• **Prompt**:
Output each line exactly as written, from the first line of the records to the line bearing "grey tree [184,43,229,105]", inclusive, while leaving every picture out.

[[ Available data open ]]

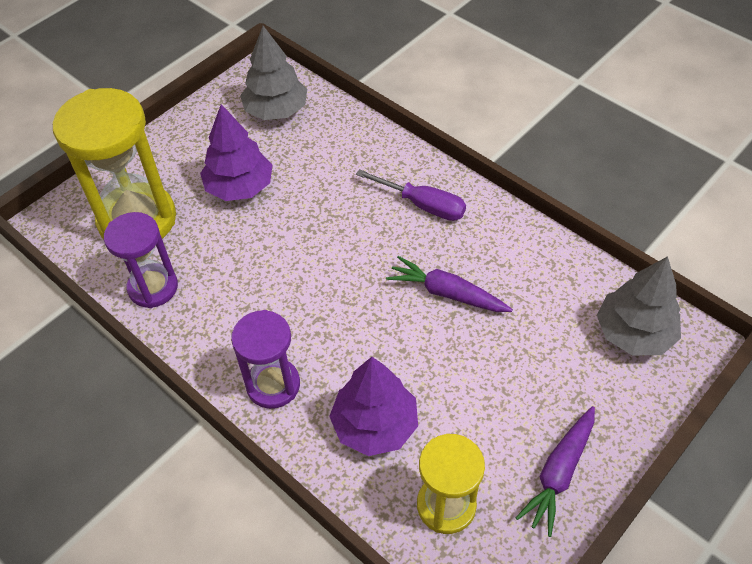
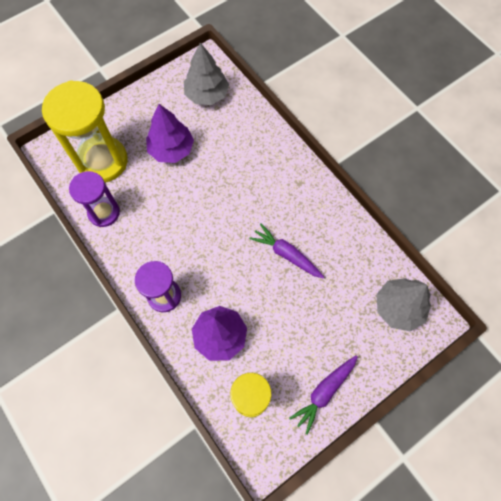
camera: 10 degrees right, 15 degrees up
purple screwdriver [356,169,466,221] -> none

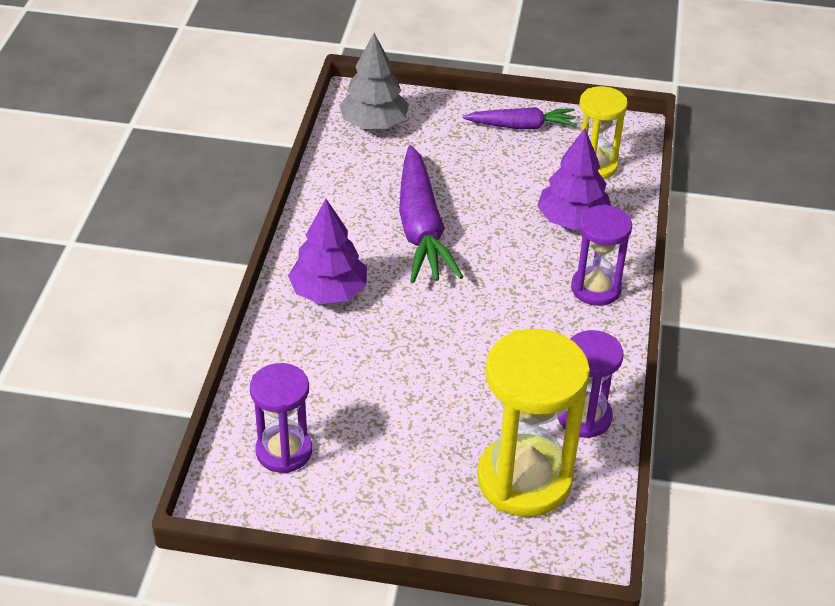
camera: 135 degrees left, 25 degrees down
purple tree [146,104,194,163] -> purple tree moved to [288,199,367,304]
grey tree [184,43,229,105] -> purple hourglass [250,363,312,473]
purple carrot [249,223,324,279] -> purple carrot [399,145,463,283], size x1.65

[[ Available data closed ]]

• **Output for this exercise**:
camera: 10 degrees right, 15 degrees up
purple screwdriver [356,169,466,221] -> none

camera: 135 degrees left, 25 degrees down
purple tree [146,104,194,163] -> purple tree moved to [288,199,367,304]
grey tree [184,43,229,105] -> purple hourglass [250,363,312,473]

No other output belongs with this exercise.